> **Work instructions**
Starting at the line that contains "Q1: PMOS (G", transcribe every remaining line of the data below exactly, and omit all pictures.

> **Data for the task**
§ §

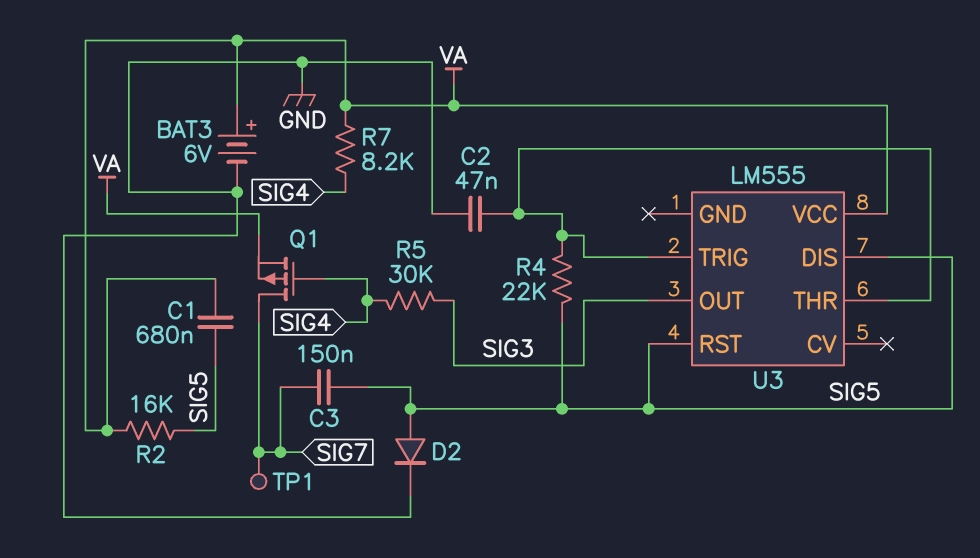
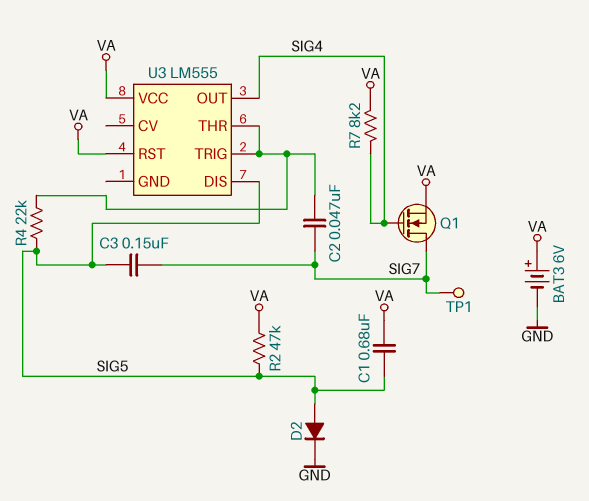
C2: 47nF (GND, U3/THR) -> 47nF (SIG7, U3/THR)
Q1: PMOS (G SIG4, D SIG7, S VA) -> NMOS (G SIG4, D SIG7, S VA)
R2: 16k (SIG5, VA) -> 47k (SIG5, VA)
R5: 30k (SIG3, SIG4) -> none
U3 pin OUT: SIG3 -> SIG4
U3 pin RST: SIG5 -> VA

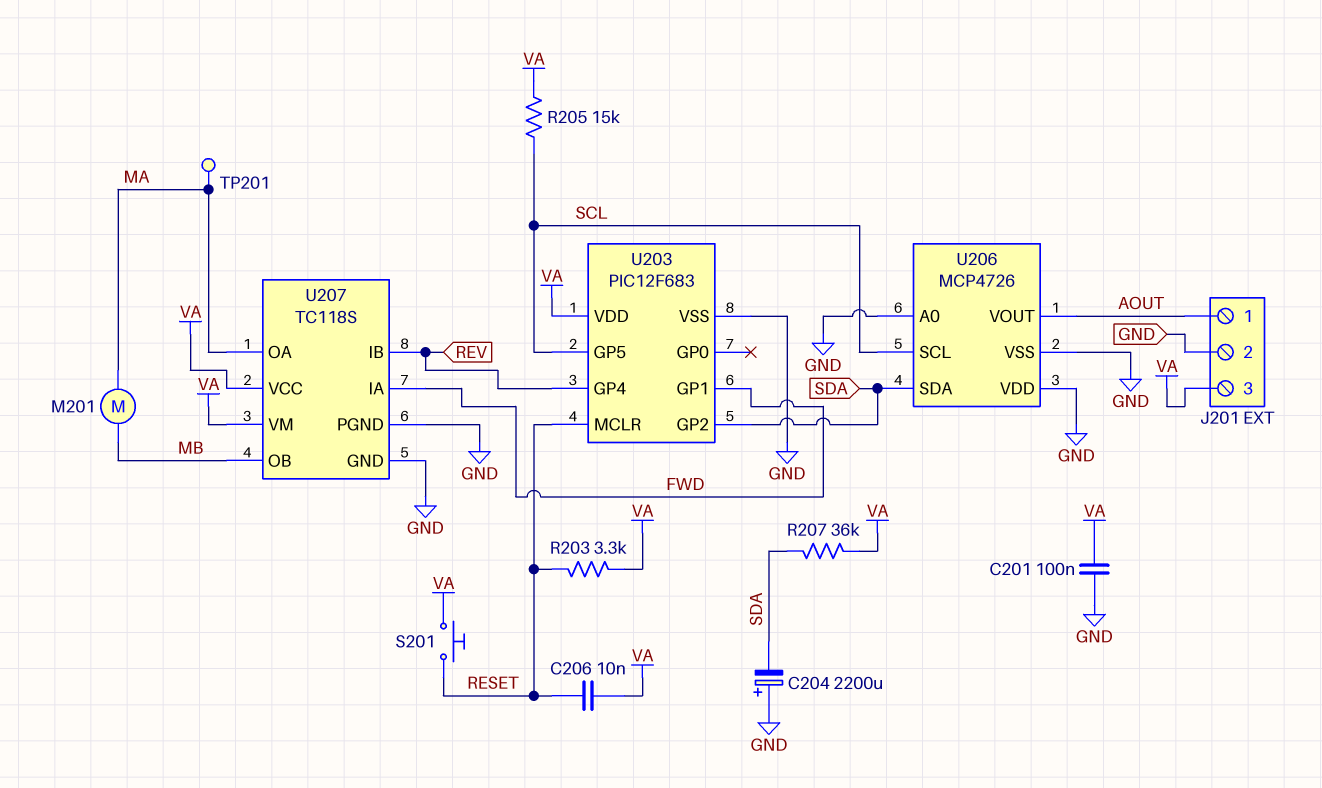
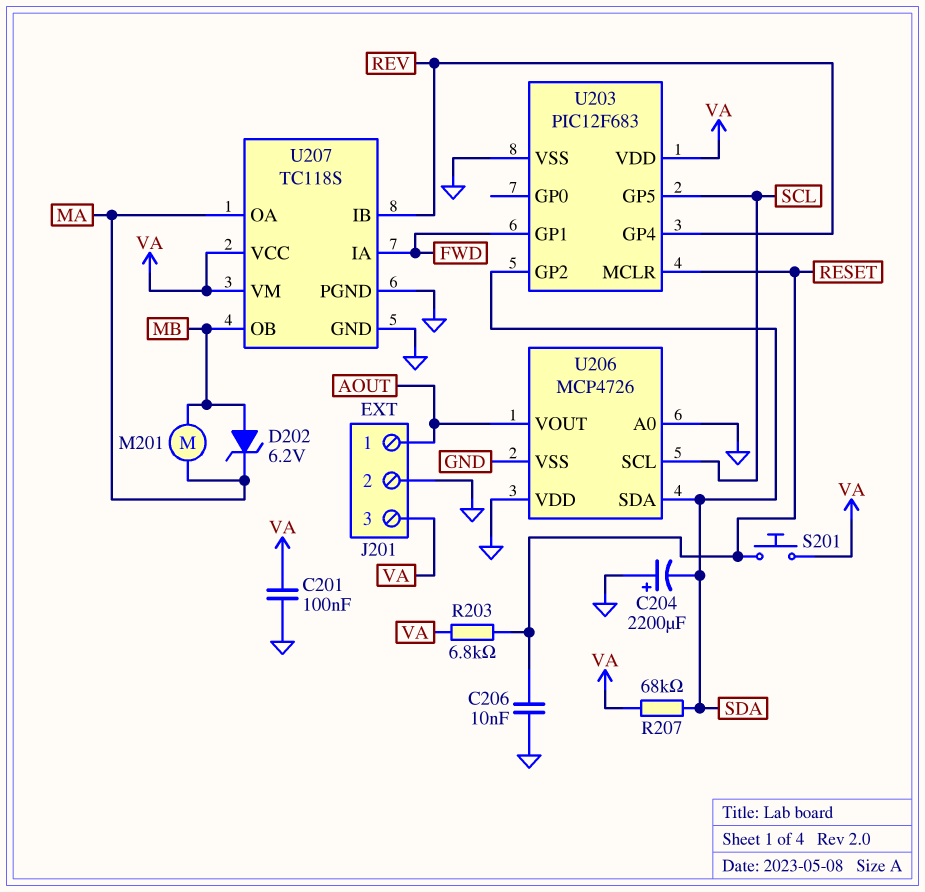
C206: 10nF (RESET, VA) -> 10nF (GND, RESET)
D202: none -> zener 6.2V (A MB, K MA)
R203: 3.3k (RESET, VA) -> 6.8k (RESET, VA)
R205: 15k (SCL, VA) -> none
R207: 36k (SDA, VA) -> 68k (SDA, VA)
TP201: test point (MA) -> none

§ §

> **Exercise solution**
Q1: PMOS (G SIG4, D SIG7, S VA) -> NMOS (G SIG4, D SIG7, S VA)
R2: 16k (SIG5, VA) -> 47k (SIG5, VA)
R5: 30k (SIG3, SIG4) -> none
U3 pin OUT: SIG3 -> SIG4
U3 pin RST: SIG5 -> VA

C206: 10nF (RESET, VA) -> 10nF (GND, RESET)
D202: none -> zener 6.2V (A MB, K MA)
R203: 3.3k (RESET, VA) -> 6.8k (RESET, VA)
R205: 15k (SCL, VA) -> none
R207: 36k (SDA, VA) -> 68k (SDA, VA)
TP201: test point (MA) -> none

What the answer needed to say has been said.